Given records Block Start

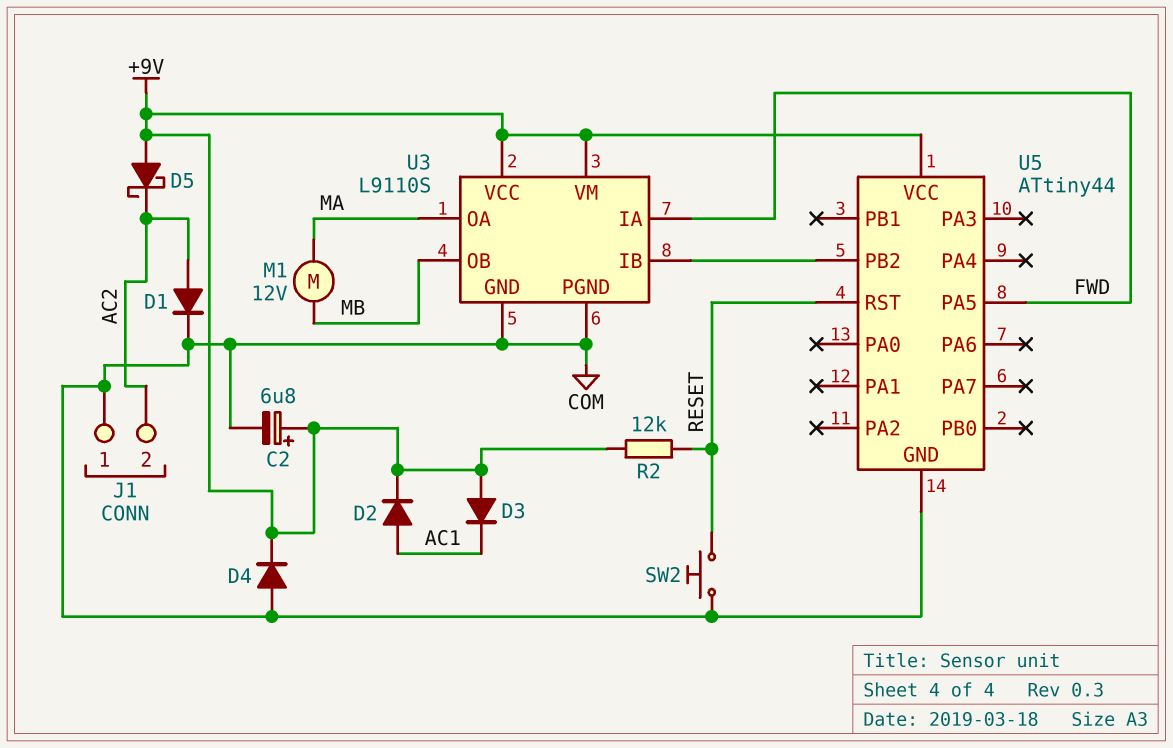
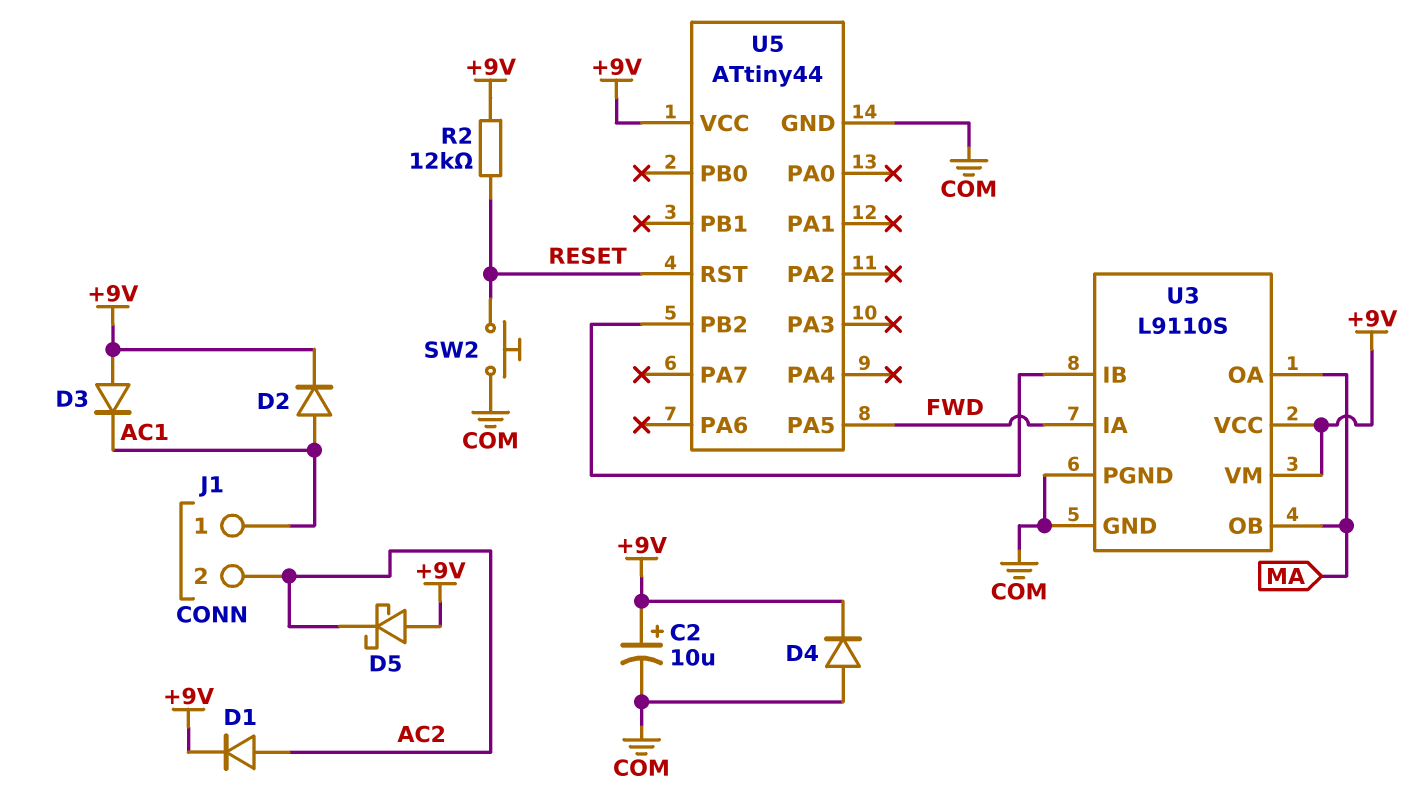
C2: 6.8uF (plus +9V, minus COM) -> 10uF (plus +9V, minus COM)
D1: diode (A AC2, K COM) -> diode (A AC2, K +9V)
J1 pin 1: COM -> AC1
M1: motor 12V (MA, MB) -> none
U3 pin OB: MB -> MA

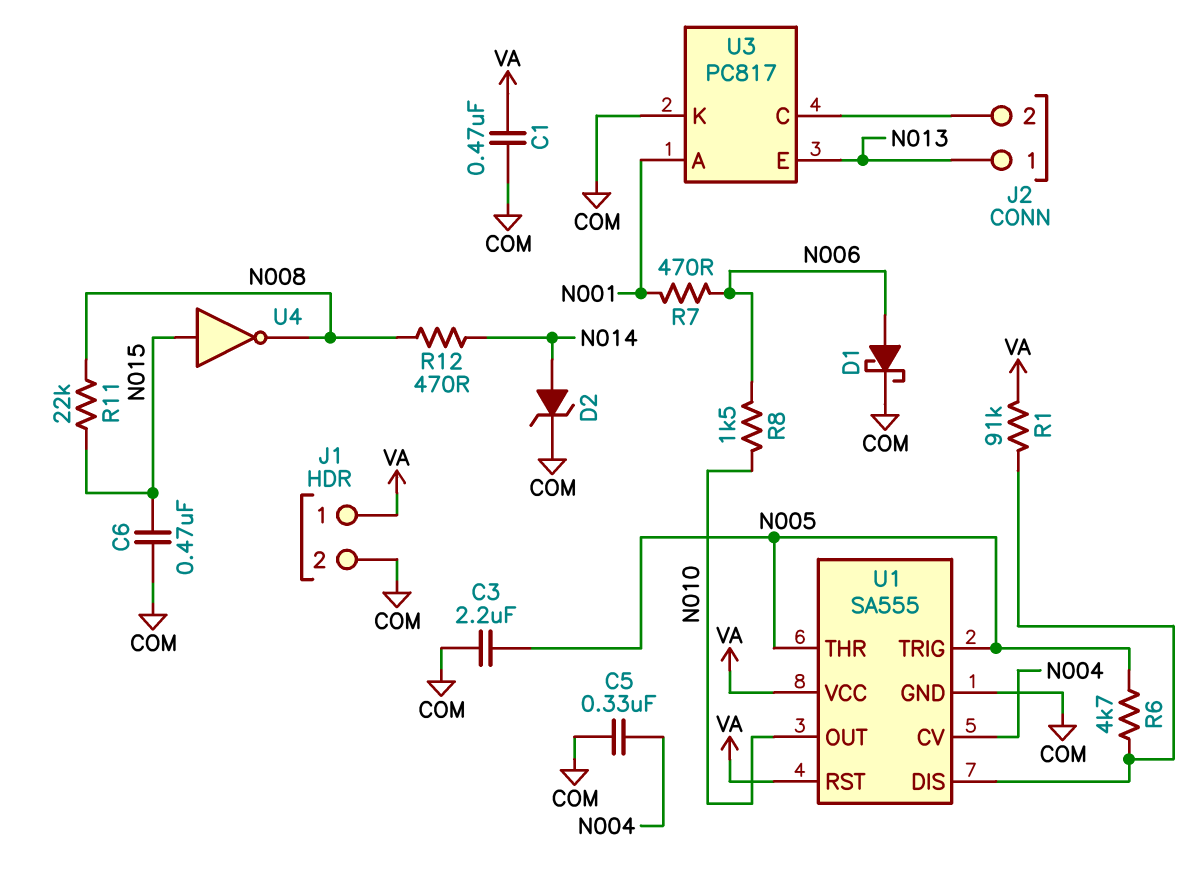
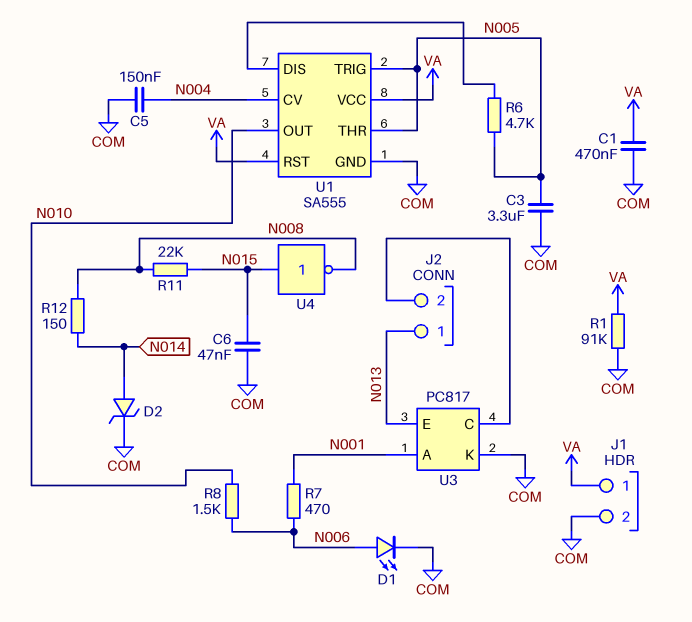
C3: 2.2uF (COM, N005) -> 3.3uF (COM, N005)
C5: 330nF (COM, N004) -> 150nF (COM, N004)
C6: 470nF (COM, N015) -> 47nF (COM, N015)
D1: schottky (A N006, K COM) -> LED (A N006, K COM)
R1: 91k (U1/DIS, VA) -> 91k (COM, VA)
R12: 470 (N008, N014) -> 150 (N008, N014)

Given records Block End

— Exercise directions —
Output every entry above exactly as written, but omit the pictures.

— Your solution —
C2: 6.8uF (plus +9V, minus COM) -> 10uF (plus +9V, minus COM)
D1: diode (A AC2, K COM) -> diode (A AC2, K +9V)
J1 pin 1: COM -> AC1
M1: motor 12V (MA, MB) -> none
U3 pin OB: MB -> MA

C3: 2.2uF (COM, N005) -> 3.3uF (COM, N005)
C5: 330nF (COM, N004) -> 150nF (COM, N004)
C6: 470nF (COM, N015) -> 47nF (COM, N015)
D1: schottky (A N006, K COM) -> LED (A N006, K COM)
R1: 91k (U1/DIS, VA) -> 91k (COM, VA)
R12: 470 (N008, N014) -> 150 (N008, N014)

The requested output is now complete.